(Records from a dataset)
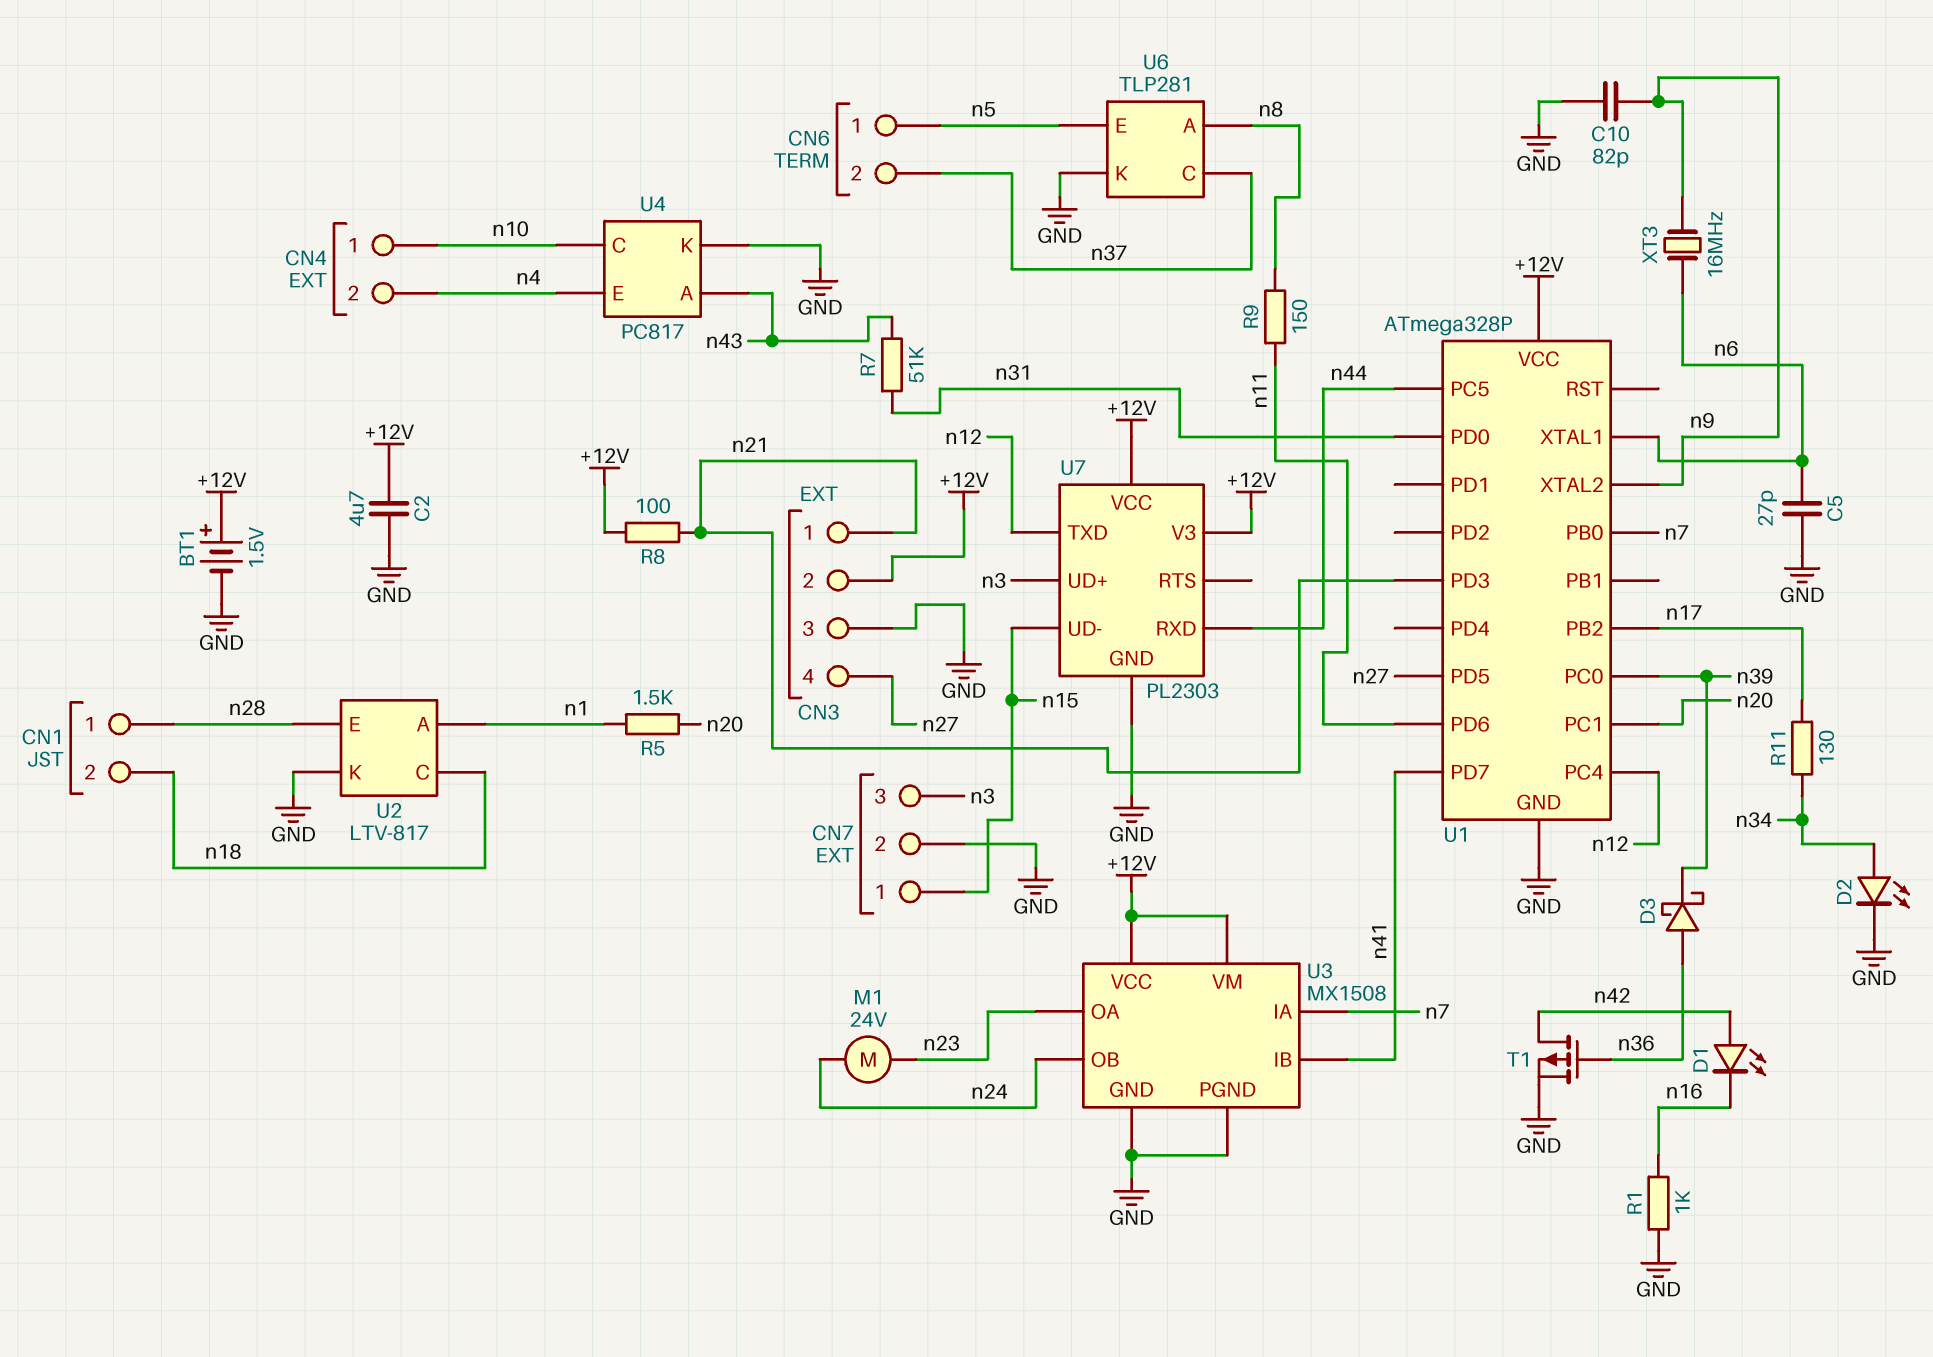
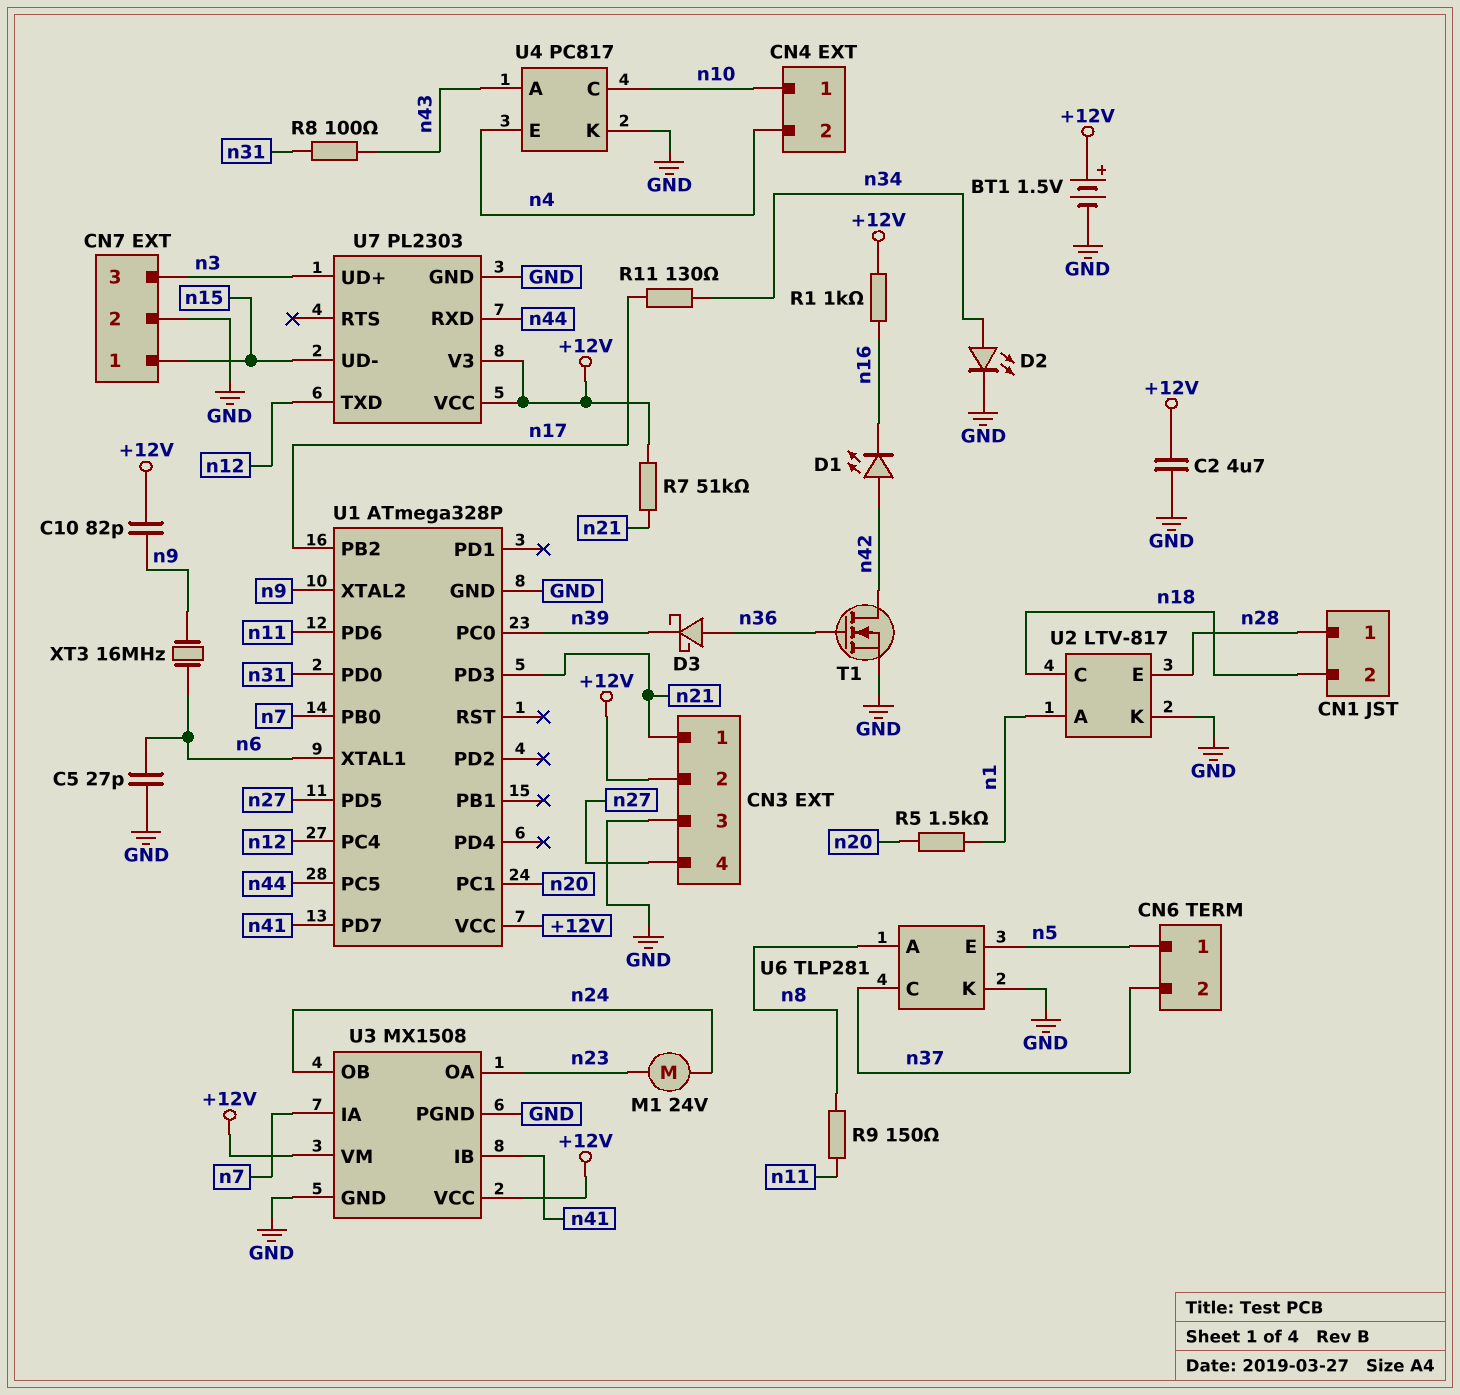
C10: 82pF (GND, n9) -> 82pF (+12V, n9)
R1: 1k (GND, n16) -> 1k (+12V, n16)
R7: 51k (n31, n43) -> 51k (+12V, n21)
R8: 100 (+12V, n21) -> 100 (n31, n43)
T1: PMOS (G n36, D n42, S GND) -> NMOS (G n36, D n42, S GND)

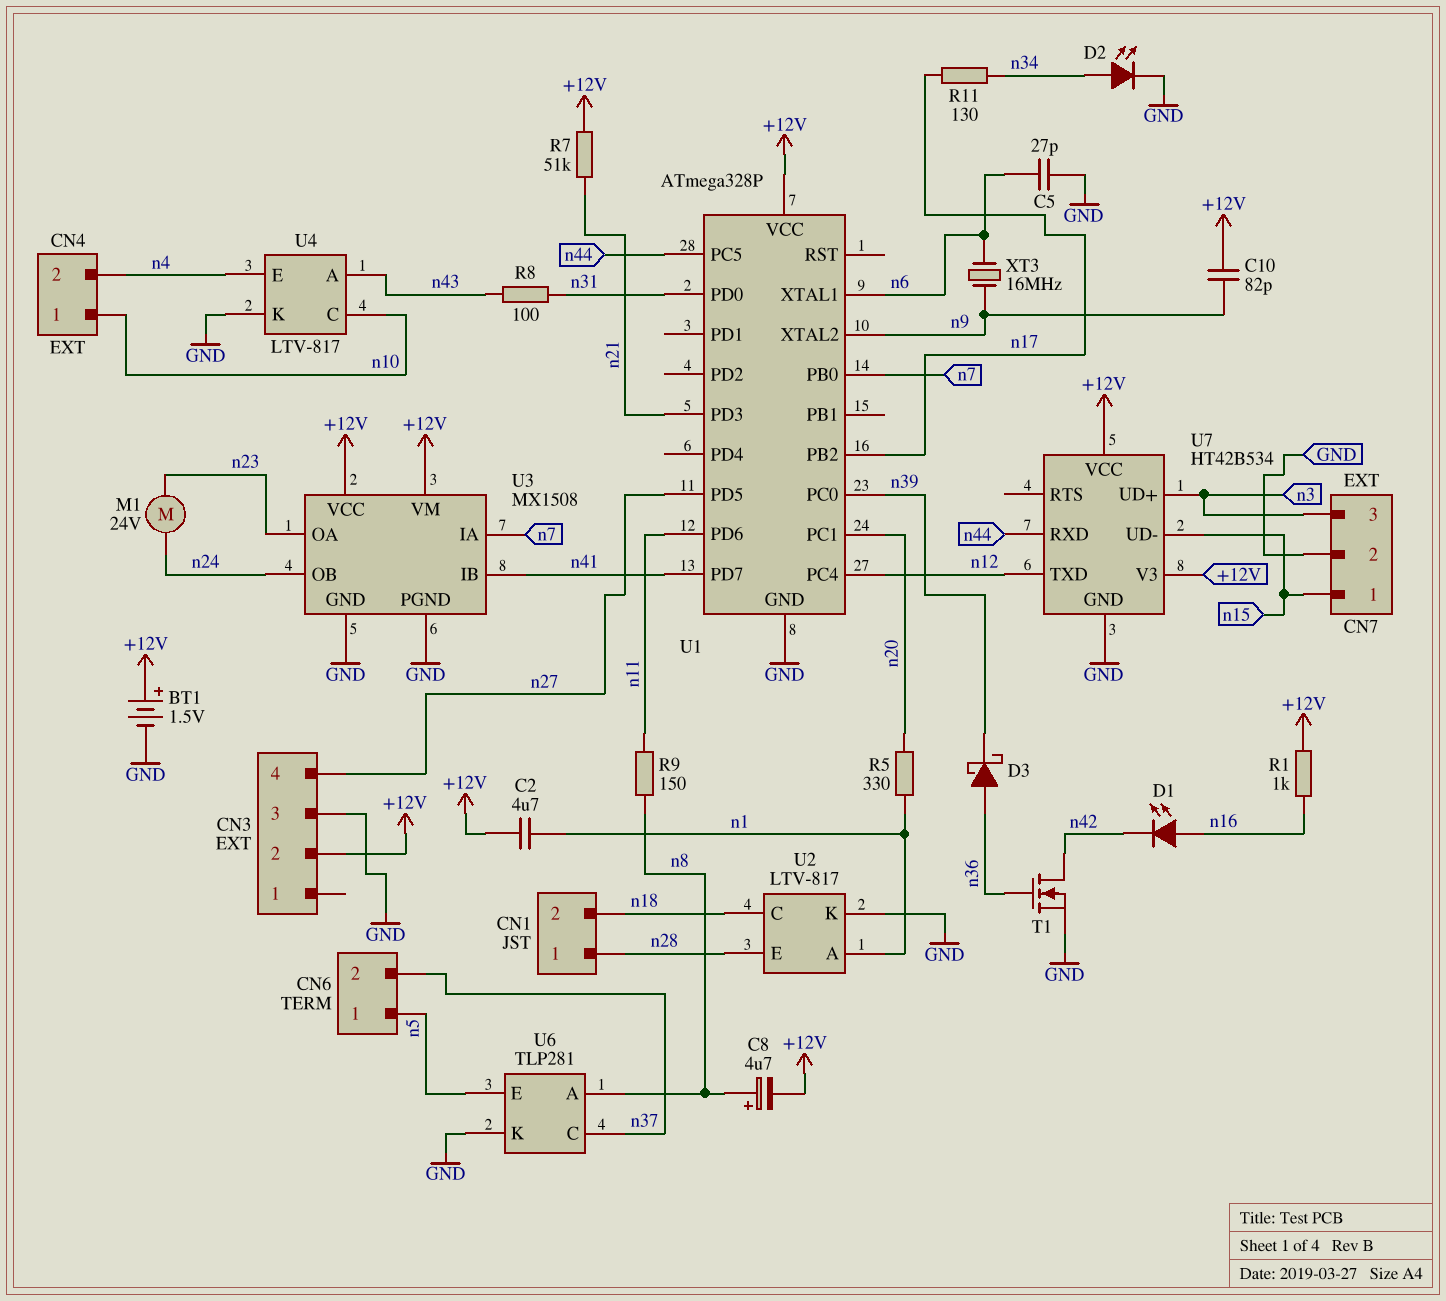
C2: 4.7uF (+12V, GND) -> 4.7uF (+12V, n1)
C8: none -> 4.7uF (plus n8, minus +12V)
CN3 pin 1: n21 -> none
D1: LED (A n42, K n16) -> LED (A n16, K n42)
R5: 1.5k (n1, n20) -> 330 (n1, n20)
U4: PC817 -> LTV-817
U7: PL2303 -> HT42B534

--

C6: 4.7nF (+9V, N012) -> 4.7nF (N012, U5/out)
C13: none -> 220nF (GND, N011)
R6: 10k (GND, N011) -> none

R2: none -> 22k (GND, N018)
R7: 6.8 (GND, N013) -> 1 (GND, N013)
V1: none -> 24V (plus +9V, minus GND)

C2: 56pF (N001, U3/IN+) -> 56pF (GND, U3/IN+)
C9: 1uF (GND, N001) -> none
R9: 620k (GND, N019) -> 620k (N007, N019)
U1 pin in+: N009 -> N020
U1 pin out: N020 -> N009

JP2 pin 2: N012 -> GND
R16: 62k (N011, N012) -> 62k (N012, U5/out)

---

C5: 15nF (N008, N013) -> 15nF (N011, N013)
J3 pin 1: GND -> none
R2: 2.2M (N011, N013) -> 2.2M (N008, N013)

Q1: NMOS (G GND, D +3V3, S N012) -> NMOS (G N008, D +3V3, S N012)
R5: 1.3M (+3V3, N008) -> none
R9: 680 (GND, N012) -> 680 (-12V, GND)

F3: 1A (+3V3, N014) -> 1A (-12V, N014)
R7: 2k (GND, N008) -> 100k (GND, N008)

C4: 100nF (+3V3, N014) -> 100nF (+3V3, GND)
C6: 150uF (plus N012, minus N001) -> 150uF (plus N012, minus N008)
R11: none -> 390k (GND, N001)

YOUR OBJECTIVE - The lines to show are those in the data above that include "NMOS".

ANSWER BELOW -
T1: PMOS (G n36, D n42, S GND) -> NMOS (G n36, D n42, S GND)
Q1: NMOS (G GND, D +3V3, S N012) -> NMOS (G N008, D +3V3, S N012)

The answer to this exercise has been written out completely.